== Your assignment ==
The expected answer holds every line from the first line of the data below through the line containing "(509, 483) = (564, 202): orange", exactly as written, and no other line.

== Data for this exercise ==
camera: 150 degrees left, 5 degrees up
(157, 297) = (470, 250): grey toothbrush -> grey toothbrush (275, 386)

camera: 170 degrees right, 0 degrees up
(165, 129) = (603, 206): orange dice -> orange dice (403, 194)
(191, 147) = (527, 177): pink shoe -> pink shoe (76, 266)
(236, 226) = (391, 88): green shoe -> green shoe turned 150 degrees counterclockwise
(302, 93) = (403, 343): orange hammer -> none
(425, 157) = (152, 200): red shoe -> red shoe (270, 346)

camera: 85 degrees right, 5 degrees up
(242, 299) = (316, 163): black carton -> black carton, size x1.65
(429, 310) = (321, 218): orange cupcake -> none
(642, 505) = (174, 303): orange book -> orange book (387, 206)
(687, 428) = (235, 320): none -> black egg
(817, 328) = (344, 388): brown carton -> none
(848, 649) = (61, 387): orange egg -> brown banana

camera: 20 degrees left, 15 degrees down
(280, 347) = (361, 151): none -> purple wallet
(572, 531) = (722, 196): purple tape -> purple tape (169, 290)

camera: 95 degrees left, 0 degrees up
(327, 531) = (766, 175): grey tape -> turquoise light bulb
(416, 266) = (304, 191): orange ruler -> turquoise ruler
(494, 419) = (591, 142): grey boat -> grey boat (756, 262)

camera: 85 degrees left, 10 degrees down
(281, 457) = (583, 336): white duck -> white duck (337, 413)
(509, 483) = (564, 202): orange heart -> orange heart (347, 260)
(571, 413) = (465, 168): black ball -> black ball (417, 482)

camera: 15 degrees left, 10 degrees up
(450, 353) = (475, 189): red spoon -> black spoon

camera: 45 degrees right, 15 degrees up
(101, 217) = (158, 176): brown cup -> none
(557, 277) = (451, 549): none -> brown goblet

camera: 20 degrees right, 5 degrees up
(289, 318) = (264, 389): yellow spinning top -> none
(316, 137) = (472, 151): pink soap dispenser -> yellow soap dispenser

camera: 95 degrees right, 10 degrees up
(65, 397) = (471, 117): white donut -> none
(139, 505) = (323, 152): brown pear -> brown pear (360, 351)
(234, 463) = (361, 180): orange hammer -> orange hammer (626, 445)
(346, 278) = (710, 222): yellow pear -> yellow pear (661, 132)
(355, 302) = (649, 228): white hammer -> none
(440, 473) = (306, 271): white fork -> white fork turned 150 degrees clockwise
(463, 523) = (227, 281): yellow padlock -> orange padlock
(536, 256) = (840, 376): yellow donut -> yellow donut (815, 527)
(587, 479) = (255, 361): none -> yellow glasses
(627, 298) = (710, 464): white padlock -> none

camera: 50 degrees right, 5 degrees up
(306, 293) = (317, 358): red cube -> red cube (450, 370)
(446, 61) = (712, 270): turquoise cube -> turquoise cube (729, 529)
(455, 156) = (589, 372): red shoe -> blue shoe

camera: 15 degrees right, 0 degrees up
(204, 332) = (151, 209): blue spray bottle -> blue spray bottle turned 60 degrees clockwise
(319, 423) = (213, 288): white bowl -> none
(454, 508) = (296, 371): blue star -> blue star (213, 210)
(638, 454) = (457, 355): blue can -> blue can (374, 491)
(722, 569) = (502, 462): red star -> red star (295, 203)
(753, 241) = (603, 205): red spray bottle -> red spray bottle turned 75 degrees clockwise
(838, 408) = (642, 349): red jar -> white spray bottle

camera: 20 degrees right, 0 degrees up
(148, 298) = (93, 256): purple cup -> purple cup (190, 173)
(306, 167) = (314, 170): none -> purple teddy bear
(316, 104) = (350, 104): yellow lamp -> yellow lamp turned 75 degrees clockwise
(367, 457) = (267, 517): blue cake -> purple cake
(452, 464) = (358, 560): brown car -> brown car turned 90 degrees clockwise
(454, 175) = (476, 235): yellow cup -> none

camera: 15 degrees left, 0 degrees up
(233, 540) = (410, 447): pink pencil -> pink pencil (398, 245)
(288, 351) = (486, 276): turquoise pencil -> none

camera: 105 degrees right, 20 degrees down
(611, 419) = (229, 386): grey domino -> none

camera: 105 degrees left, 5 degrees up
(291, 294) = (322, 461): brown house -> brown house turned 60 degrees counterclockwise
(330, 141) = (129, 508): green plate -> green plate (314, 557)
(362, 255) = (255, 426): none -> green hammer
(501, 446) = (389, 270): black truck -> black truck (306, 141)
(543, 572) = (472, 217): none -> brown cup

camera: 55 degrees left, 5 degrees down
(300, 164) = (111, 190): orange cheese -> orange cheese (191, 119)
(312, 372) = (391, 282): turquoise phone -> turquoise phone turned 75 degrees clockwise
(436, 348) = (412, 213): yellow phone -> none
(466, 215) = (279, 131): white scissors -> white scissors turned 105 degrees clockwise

== Task result ==
camera: 150 degrees left, 5 degrees up
(157, 297) = (470, 250): grey toothbrush -> grey toothbrush (275, 386)

camera: 170 degrees right, 0 degrees up
(165, 129) = (603, 206): orange dice -> orange dice (403, 194)
(191, 147) = (527, 177): pink shoe -> pink shoe (76, 266)
(236, 226) = (391, 88): green shoe -> green shoe turned 150 degrees counterclockwise
(302, 93) = (403, 343): orange hammer -> none
(425, 157) = (152, 200): red shoe -> red shoe (270, 346)

camera: 85 degrees right, 5 degrees up
(242, 299) = (316, 163): black carton -> black carton, size x1.65
(429, 310) = (321, 218): orange cupcake -> none
(642, 505) = (174, 303): orange book -> orange book (387, 206)
(687, 428) = (235, 320): none -> black egg
(817, 328) = (344, 388): brown carton -> none
(848, 649) = (61, 387): orange egg -> brown banana

camera: 20 degrees left, 15 degrees down
(280, 347) = (361, 151): none -> purple wallet
(572, 531) = (722, 196): purple tape -> purple tape (169, 290)

camera: 95 degrees left, 0 degrees up
(327, 531) = (766, 175): grey tape -> turquoise light bulb
(416, 266) = (304, 191): orange ruler -> turquoise ruler
(494, 419) = (591, 142): grey boat -> grey boat (756, 262)

camera: 85 degrees left, 10 degrees down
(281, 457) = (583, 336): white duck -> white duck (337, 413)
(509, 483) = (564, 202): orange heart -> orange heart (347, 260)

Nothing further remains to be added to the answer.